* **Available data**:

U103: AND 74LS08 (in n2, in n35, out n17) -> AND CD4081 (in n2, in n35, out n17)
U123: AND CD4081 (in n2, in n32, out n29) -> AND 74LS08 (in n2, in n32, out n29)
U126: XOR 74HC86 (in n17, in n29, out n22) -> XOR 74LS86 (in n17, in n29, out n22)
...
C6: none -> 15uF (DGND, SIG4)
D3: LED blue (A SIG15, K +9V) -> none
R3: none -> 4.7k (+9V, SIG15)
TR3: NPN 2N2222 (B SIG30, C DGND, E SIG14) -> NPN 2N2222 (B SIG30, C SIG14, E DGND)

* **What to do**: For every line in the data above that has the string "none", return that line.

* **Answer area**:
C6: none -> 15uF (DGND, SIG4)
D3: LED blue (A SIG15, K +9V) -> none
R3: none -> 4.7k (+9V, SIG15)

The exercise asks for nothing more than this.